Copy all lines in the data that contain the string "AOUT".

[Change listing data]
"""

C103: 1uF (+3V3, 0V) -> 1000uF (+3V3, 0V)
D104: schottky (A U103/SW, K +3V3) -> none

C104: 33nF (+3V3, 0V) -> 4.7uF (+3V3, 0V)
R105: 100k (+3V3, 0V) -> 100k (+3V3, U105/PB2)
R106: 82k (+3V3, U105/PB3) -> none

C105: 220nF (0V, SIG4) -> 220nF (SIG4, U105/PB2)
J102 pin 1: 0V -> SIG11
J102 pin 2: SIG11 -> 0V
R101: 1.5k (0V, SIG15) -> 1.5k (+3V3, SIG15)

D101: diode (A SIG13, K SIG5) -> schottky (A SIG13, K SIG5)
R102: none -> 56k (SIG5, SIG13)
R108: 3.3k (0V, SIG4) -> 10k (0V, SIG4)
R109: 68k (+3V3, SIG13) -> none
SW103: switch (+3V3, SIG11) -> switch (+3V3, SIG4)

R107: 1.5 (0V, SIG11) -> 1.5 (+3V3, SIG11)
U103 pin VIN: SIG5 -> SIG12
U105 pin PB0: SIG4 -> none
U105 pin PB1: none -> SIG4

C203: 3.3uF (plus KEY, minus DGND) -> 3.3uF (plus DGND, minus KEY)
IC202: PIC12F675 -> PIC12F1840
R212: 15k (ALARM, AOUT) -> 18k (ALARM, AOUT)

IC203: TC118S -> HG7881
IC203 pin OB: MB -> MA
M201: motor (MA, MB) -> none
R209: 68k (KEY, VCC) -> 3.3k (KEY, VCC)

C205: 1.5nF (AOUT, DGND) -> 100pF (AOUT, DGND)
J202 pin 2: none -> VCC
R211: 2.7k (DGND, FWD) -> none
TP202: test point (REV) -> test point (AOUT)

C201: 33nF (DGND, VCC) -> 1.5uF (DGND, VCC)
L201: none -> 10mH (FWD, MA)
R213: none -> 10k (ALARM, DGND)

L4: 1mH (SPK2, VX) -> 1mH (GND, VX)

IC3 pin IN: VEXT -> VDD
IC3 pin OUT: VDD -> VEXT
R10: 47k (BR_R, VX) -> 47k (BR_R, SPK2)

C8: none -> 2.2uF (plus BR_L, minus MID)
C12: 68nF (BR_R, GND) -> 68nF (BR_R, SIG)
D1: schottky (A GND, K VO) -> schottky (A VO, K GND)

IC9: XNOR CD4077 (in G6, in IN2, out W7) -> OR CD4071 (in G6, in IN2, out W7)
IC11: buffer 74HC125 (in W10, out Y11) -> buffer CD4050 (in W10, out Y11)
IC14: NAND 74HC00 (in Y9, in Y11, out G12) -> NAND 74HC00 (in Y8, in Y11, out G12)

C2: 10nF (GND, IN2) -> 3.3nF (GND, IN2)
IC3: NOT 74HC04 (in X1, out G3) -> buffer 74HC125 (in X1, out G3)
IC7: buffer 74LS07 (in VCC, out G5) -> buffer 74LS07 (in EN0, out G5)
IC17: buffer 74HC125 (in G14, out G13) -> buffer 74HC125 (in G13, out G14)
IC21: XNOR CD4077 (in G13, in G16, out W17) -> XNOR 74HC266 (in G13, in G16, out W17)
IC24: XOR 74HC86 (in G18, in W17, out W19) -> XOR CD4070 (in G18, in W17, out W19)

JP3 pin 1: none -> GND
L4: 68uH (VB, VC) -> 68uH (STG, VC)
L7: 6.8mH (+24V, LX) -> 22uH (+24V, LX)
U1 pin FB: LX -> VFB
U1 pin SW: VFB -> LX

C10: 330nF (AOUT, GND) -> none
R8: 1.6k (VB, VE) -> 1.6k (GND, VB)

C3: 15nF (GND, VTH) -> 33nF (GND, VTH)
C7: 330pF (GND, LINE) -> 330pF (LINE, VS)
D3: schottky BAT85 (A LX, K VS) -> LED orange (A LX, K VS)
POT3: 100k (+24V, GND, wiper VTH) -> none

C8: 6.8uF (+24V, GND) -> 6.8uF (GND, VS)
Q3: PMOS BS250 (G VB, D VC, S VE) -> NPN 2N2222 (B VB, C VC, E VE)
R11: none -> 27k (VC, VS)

"""

#### REPLY TO THE TASK:
R212: 15k (ALARM, AOUT) -> 18k (ALARM, AOUT)
C205: 1.5nF (AOUT, DGND) -> 100pF (AOUT, DGND)
TP202: test point (REV) -> test point (AOUT)
C10: 330nF (AOUT, GND) -> none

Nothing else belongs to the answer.